DATASET EXCERPTS.

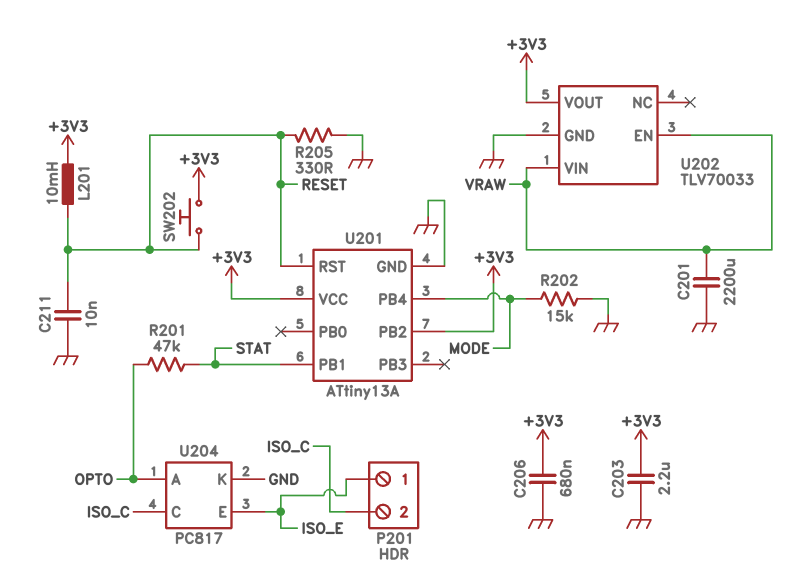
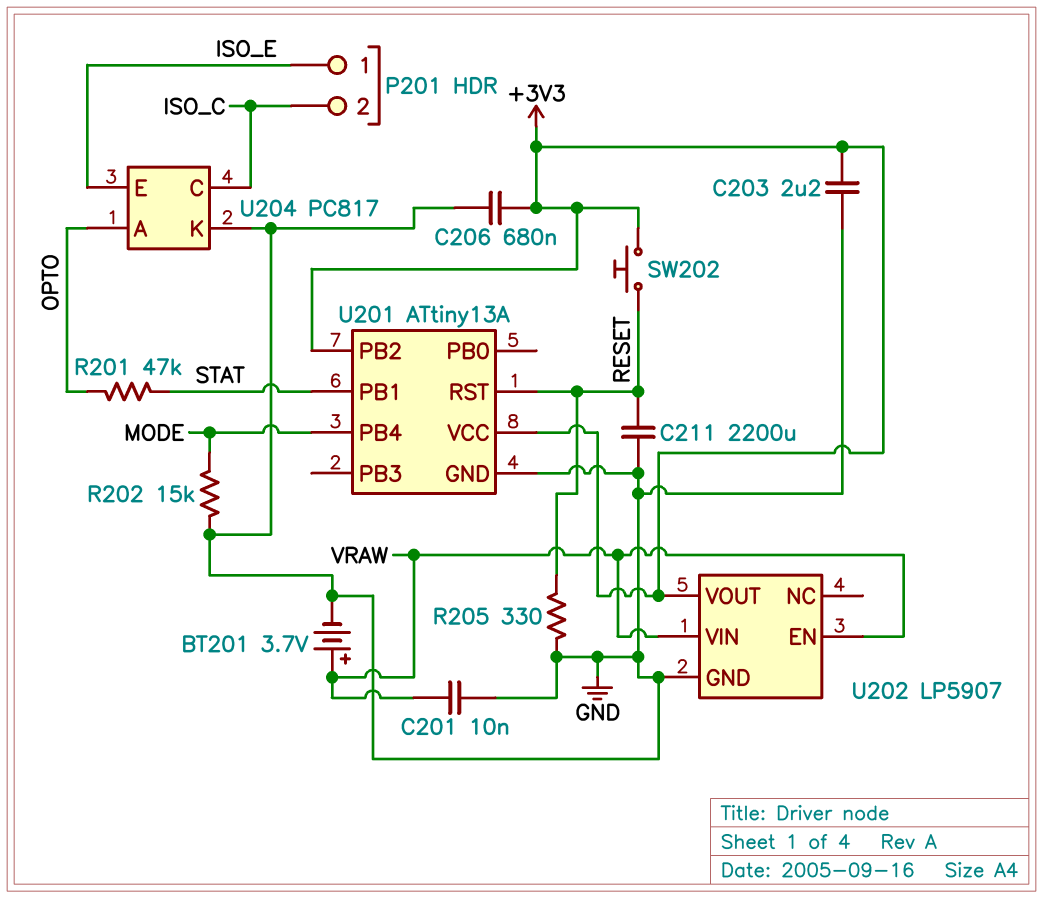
BT201: none -> 3.7V (plus VRAW, minus GND)
C201: 2200uF (GND, VRAW) -> 10nF (GND, VRAW)
C211: 10nF (GND, RESET) -> 2200uF (GND, RESET)
L201: 10mH (+3V3, RESET) -> none
U202: TLV70033 -> LP5907

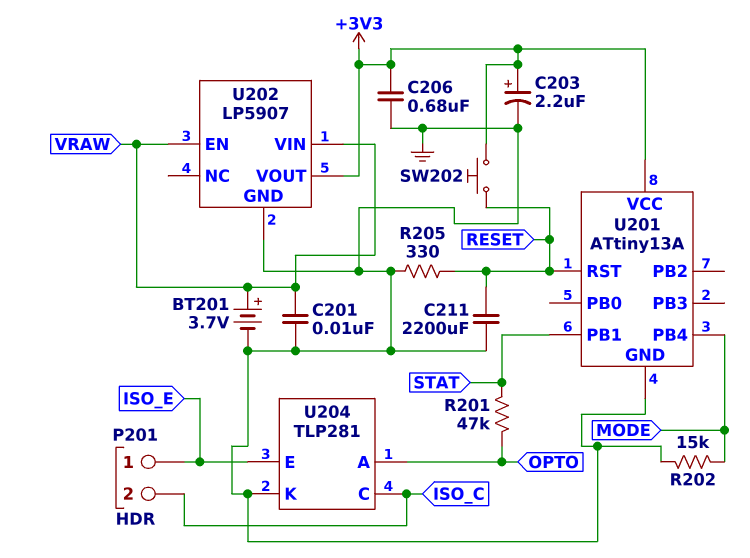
C203: 2.2uF (+3V3, GND) -> 2.2uF (plus +3V3, minus GND)
U201 pin PB2: +3V3 -> none
U204: PC817 -> TLP281

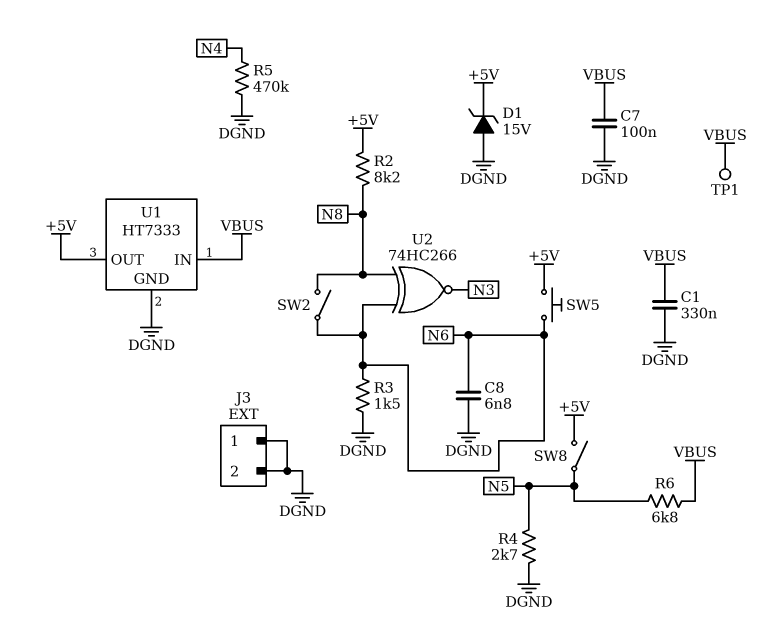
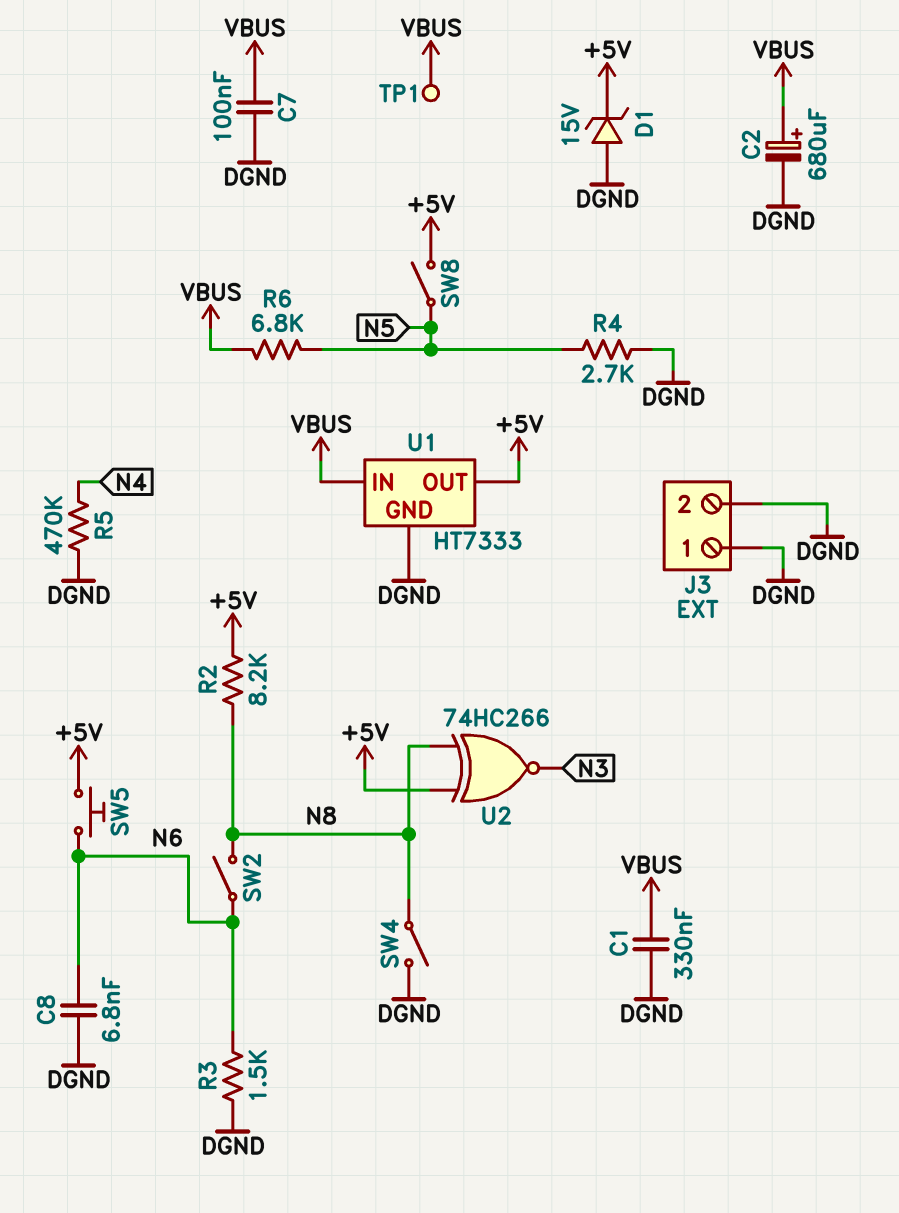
C2: none -> 680uF (plus VBUS, minus DGND)
SW4: none -> switch (DGND, N8)
U2: XNOR 74HC266 (in N6, in N8, out N3) -> XNOR 74HC266 (in +5V, in N8, out N3)

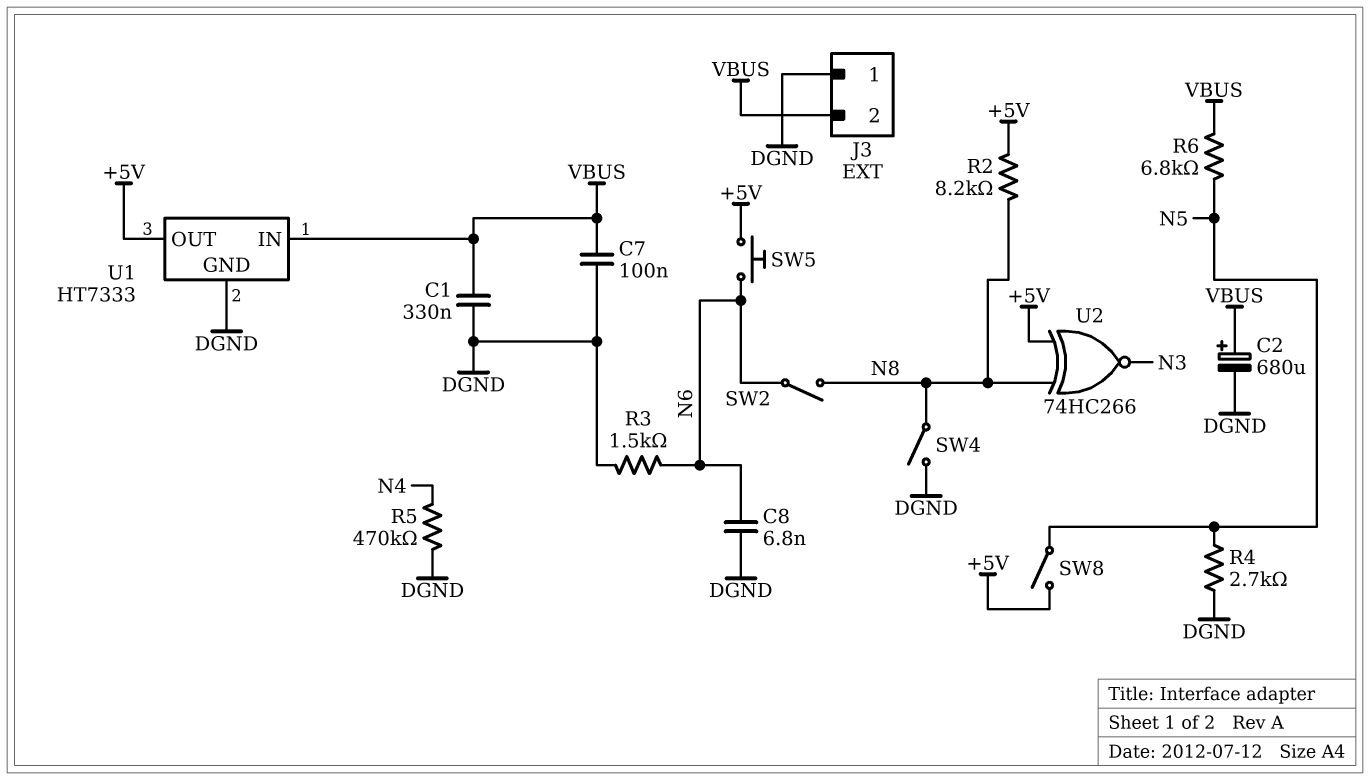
D1: zener 15V (A DGND, K +5V) -> none
J3 pin 2: DGND -> VBUS
TP1: test point (VBUS) -> none

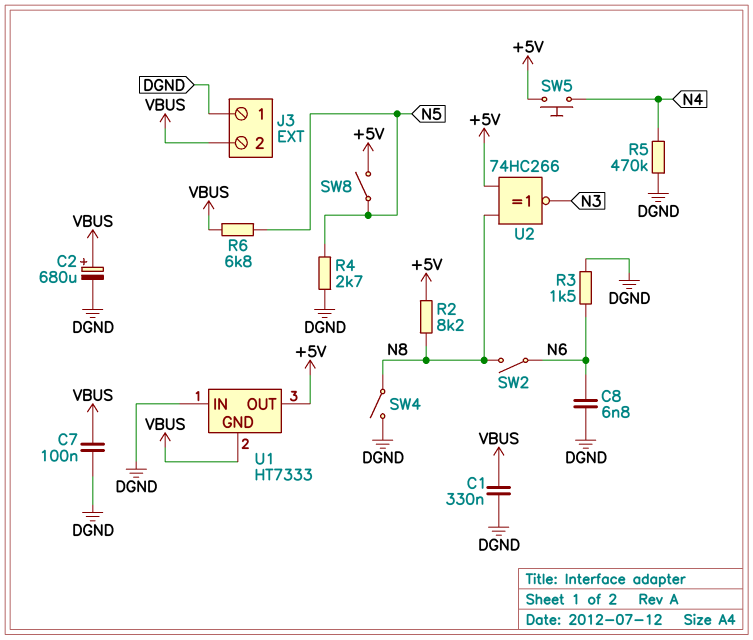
SW5: button (+5V, N6) -> button (+5V, N4)
U1 pin GND: DGND -> VBUS
U1 pin IN: VBUS -> DGND

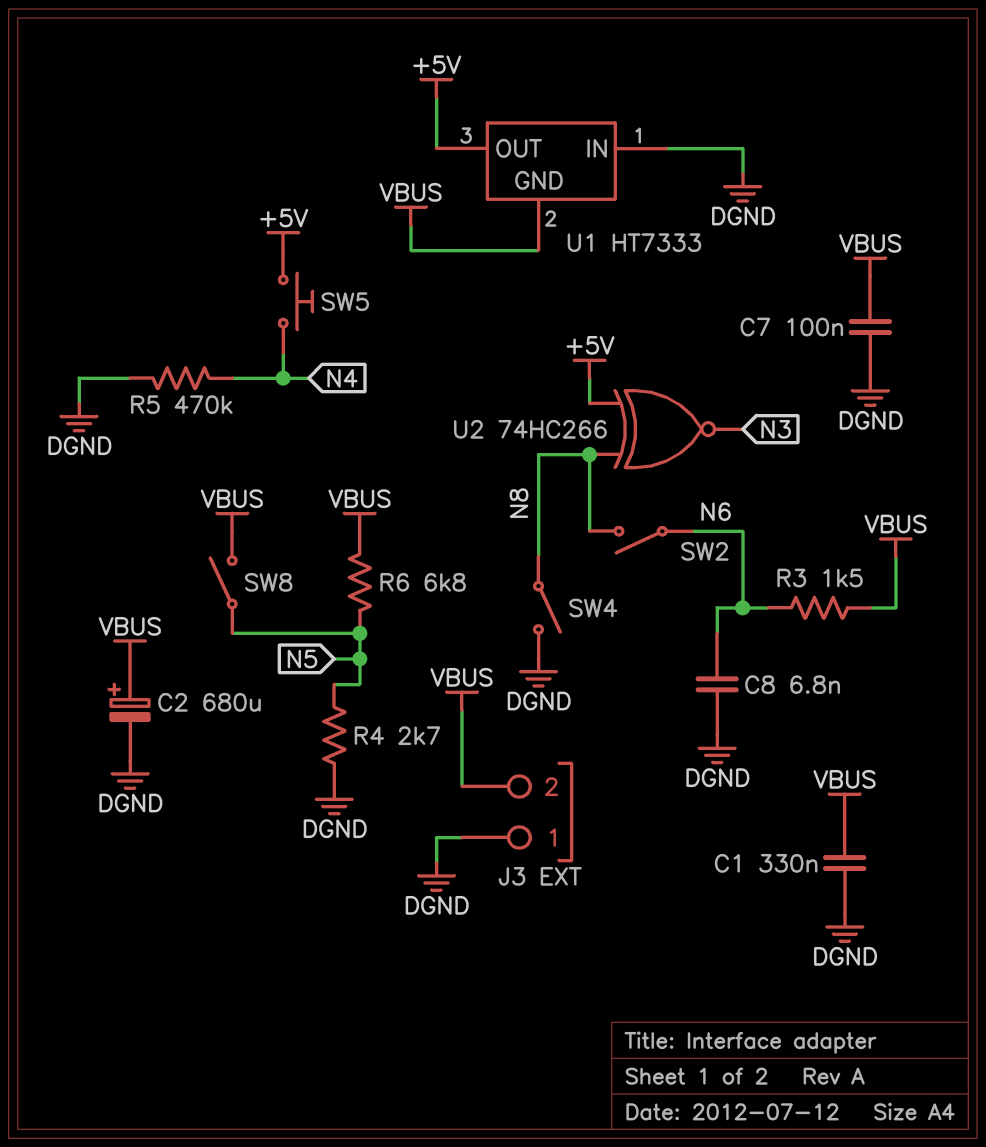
R2: 8.2k (+5V, N8) -> none
R3: 1.5k (DGND, N6) -> 1.5k (N6, VBUS)
SW8: switch (+5V, N5) -> switch (N5, VBUS)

HOW TO COMPLETE THIS TASK. When you come to the line containing "J3 pin 2: DGND -> VBUS" in the records above, repeat that line and all lines after it exactly, but not the pictures.

TASK RESULT.
J3 pin 2: DGND -> VBUS
TP1: test point (VBUS) -> none

SW5: button (+5V, N6) -> button (+5V, N4)
U1 pin GND: DGND -> VBUS
U1 pin IN: VBUS -> DGND

R2: 8.2k (+5V, N8) -> none
R3: 1.5k (DGND, N6) -> 1.5k (N6, VBUS)
SW8: switch (+5V, N5) -> switch (N5, VBUS)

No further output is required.